TASK GOAL ::
Output the line that contains "blue traffic cone" and each line after it in the listing, exactly as they appear, through the very last line.
________
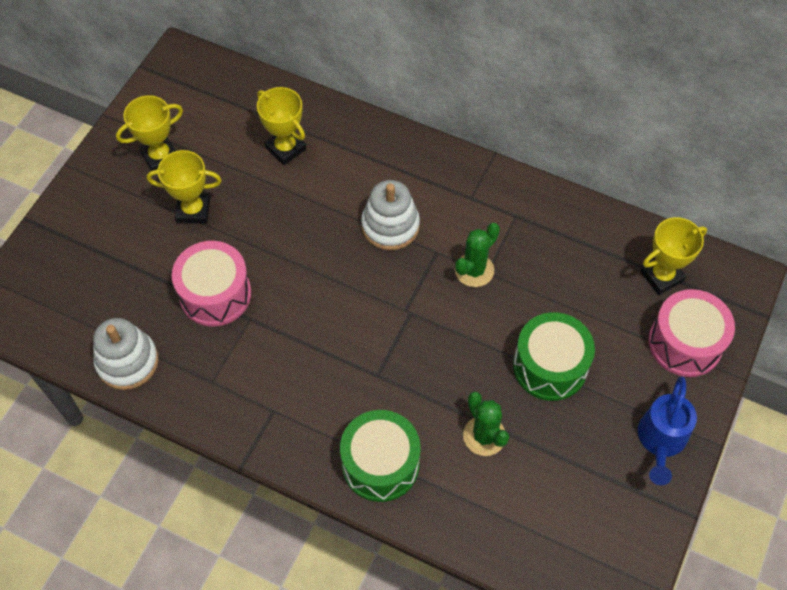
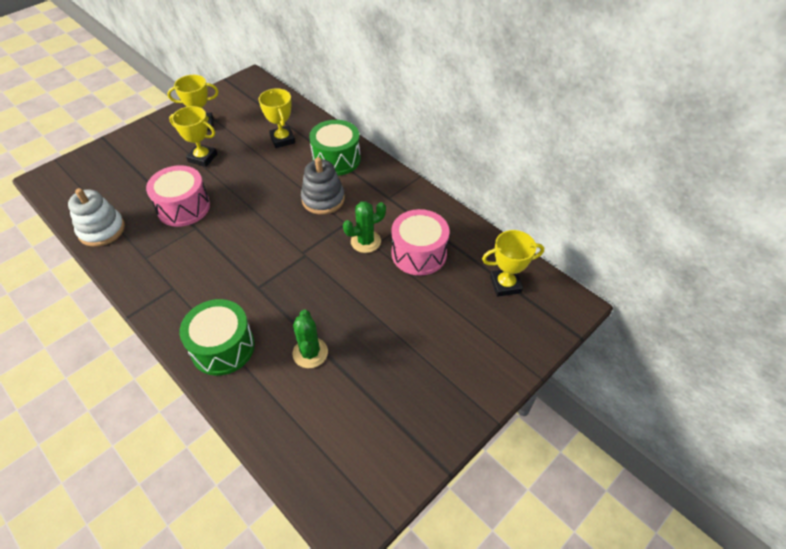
camera: 20 degrees right, 10 degrees down
white stacking toy [361,180,420,250] -> grey stacking toy [301,157,345,215]
green drum [513,312,595,401] -> green drum moved to [309,120,361,176]
blue watering can [638,376,697,485] -> none
pink drum [649,289,735,377] -> pink drum moved to [391,209,449,276]

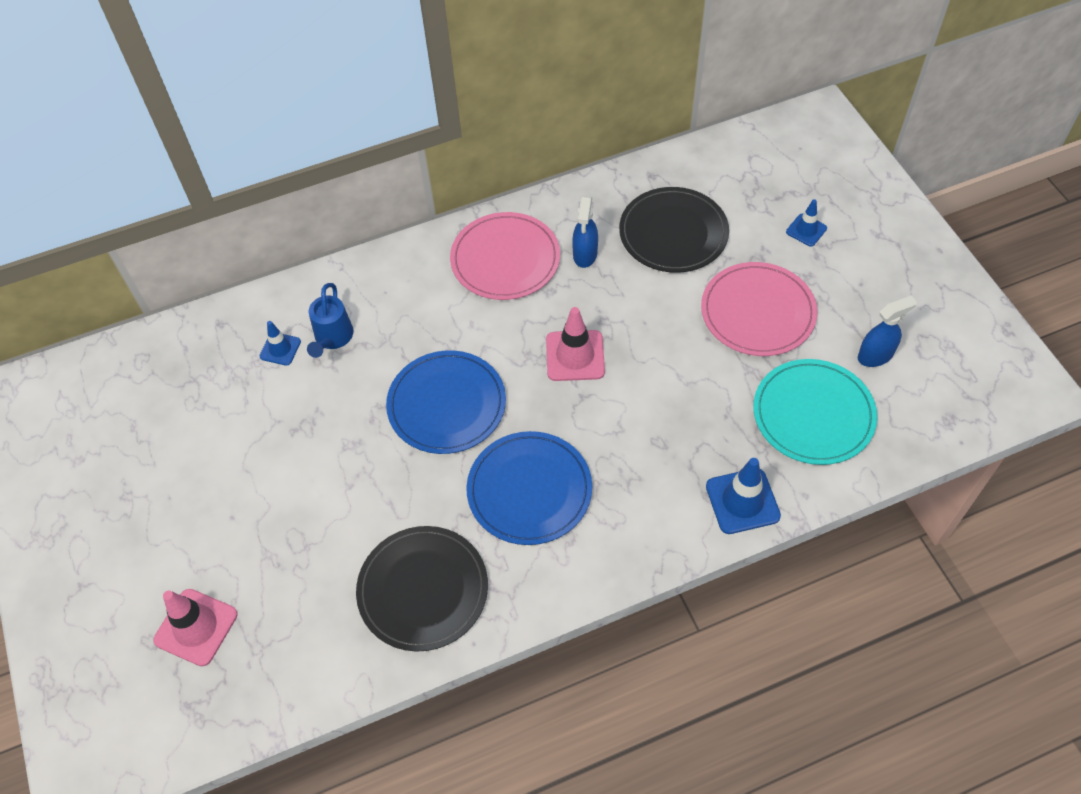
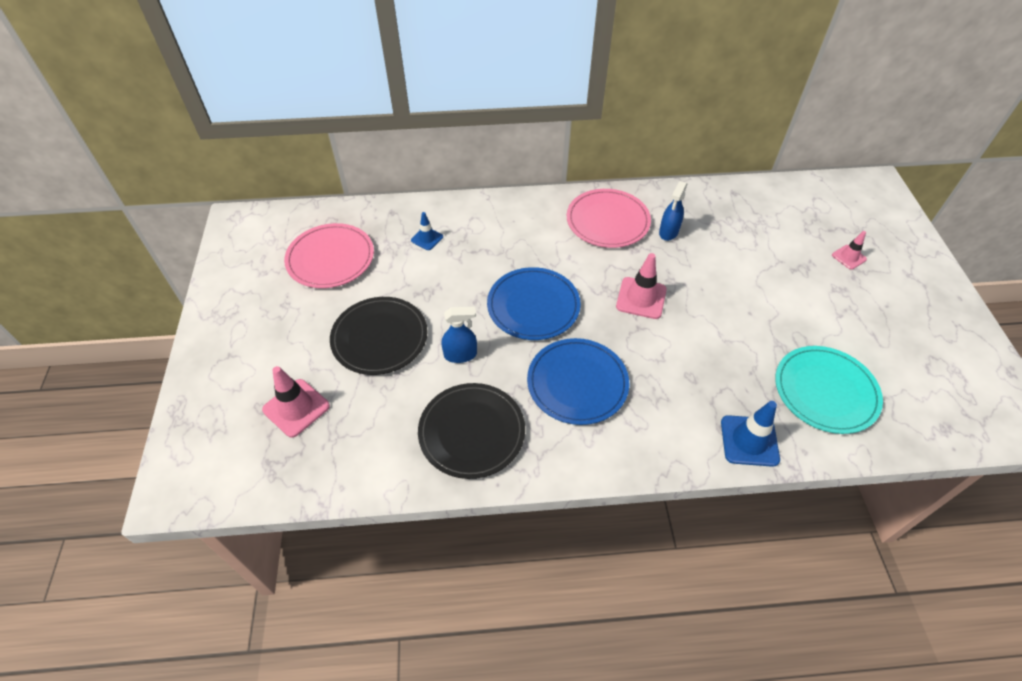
camera: 15 degrees right, 5 degrees down
blue watering can [307,283,353,358] -> none
black plate [619,187,729,273] -> black plate moved to [330,297,428,375]
pink plate [701,262,818,356] -> pink plate moved to [284,223,374,288]
blue traffic cone [786,199,827,246] -> pink traffic cone [832,231,867,270]
blue spray bottle [858,295,917,367] -> blue spray bottle moved to [441,307,477,363]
________
RESPONSE AREA ::
blue traffic cone [786,199,827,246] -> pink traffic cone [832,231,867,270]
blue spray bottle [858,295,917,367] -> blue spray bottle moved to [441,307,477,363]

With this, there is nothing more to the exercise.